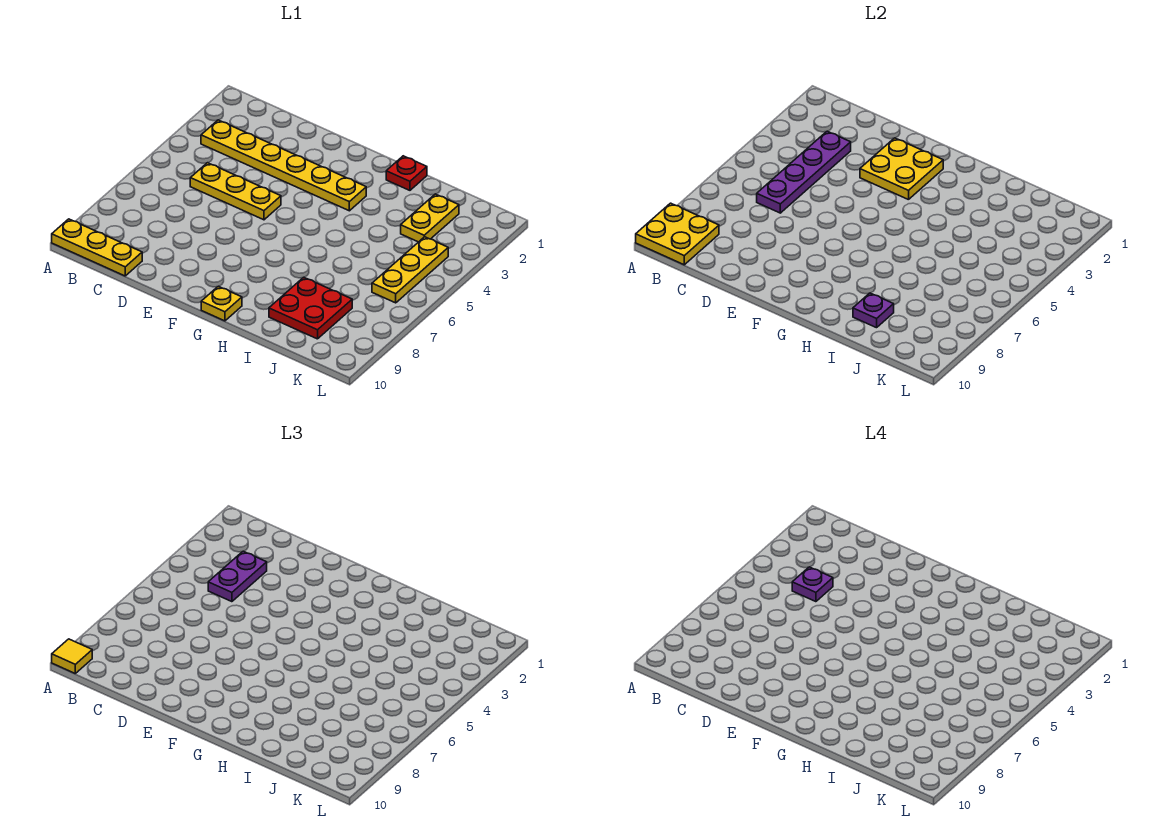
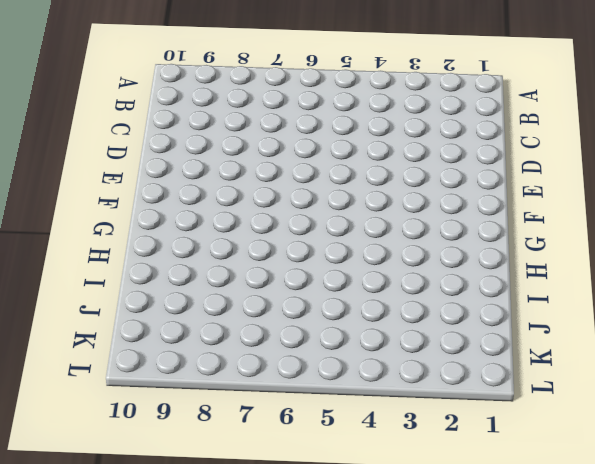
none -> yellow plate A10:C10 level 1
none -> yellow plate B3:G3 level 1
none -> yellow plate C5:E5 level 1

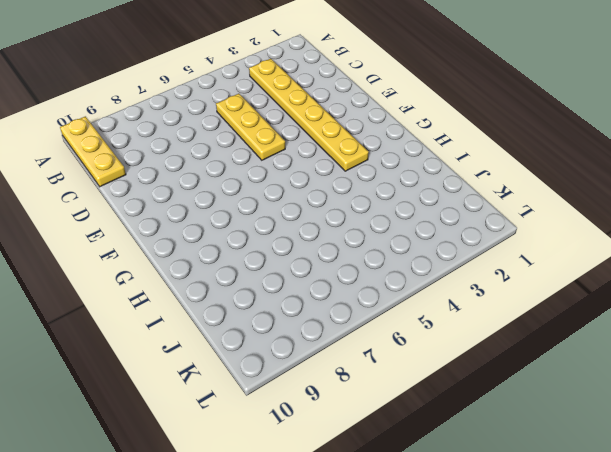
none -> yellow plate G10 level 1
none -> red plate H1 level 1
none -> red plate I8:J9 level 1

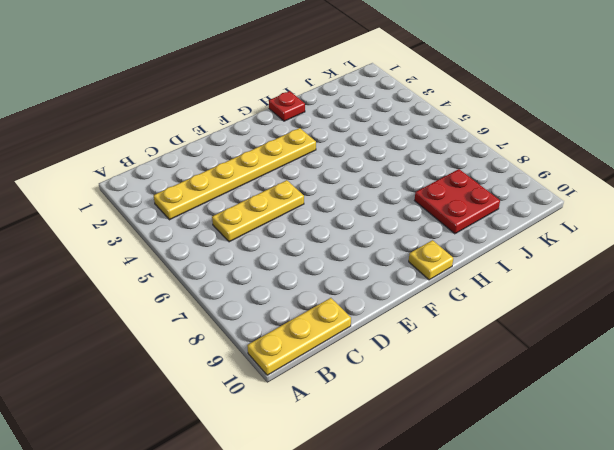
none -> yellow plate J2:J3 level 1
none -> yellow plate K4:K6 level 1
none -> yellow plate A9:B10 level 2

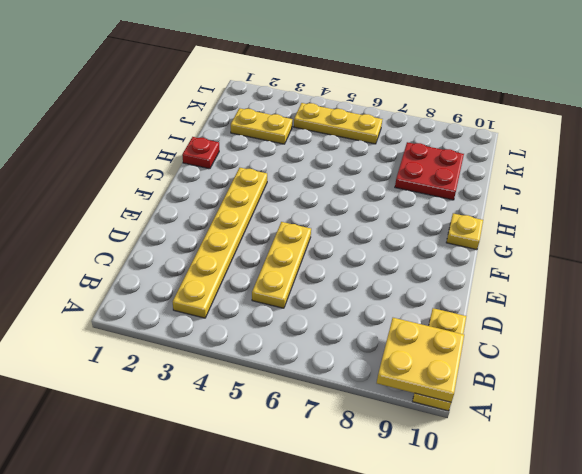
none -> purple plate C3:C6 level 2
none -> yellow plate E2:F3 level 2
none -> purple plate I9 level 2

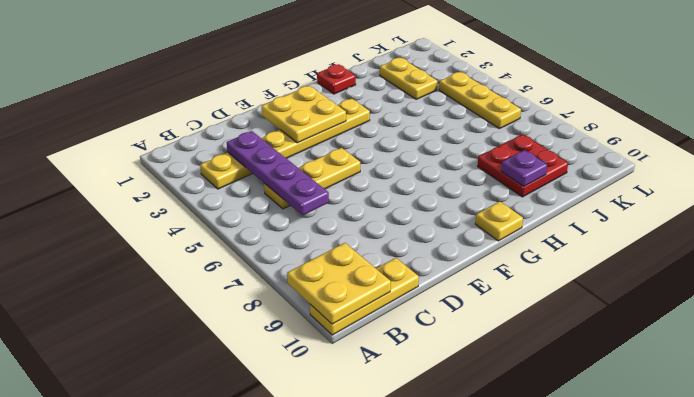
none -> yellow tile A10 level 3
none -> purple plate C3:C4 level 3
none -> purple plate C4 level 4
__________________________________________________
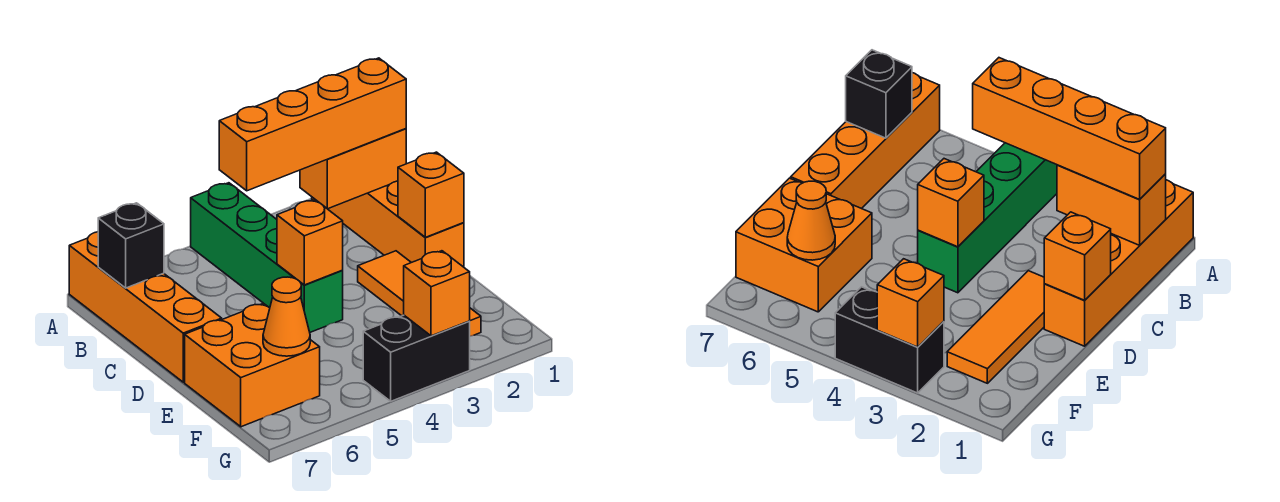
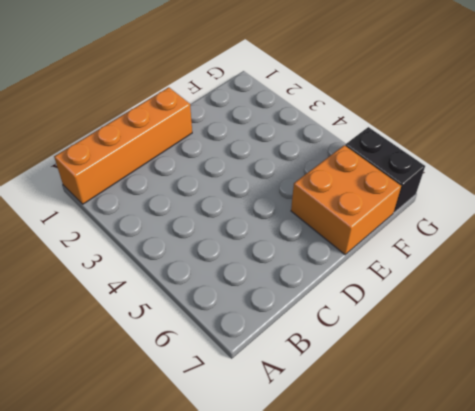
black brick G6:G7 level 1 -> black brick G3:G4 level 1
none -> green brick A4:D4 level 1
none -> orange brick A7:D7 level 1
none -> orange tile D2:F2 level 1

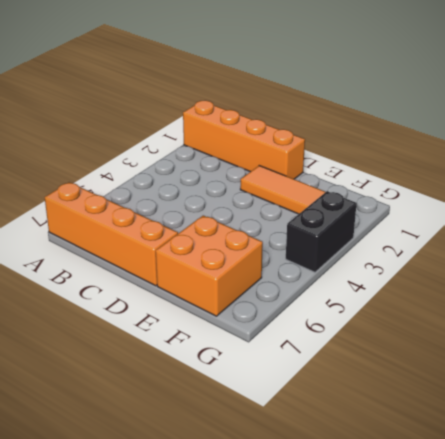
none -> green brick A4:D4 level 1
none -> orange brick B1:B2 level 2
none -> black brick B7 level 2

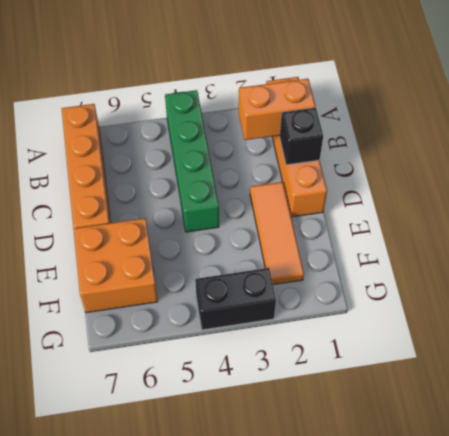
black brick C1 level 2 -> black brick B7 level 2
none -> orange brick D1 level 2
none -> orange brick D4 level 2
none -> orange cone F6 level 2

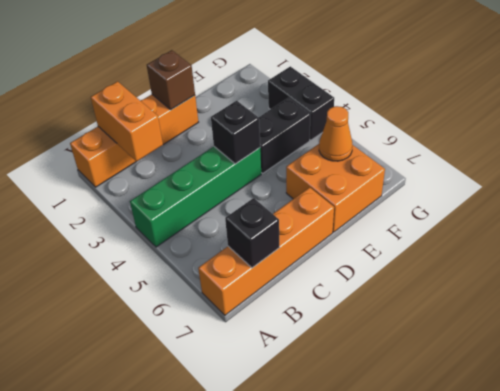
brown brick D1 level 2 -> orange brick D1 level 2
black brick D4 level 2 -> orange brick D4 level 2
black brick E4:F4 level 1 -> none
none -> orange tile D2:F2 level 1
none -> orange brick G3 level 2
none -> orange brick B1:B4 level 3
__________________________________________________
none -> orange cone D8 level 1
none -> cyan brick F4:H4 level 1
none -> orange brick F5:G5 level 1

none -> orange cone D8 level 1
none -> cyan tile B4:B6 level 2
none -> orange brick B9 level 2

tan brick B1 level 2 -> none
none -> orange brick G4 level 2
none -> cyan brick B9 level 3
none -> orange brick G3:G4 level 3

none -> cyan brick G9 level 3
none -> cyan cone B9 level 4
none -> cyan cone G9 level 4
__________________________________________________
[Assignment] Nothing but the lines from the one with "black brick G6:G7" to the one with "none -> orange cone F6 level 2" above, both included, should be transcribed, exactly and without pictures.

[Exercise output]
black brick G6:G7 level 1 -> black brick G3:G4 level 1
none -> green brick A4:D4 level 1
none -> orange brick A7:D7 level 1
none -> orange tile D2:F2 level 1

none -> green brick A4:D4 level 1
none -> orange brick B1:B2 level 2
none -> black brick B7 level 2

black brick C1 level 2 -> black brick B7 level 2
none -> orange brick D1 level 2
none -> orange brick D4 level 2
none -> orange cone F6 level 2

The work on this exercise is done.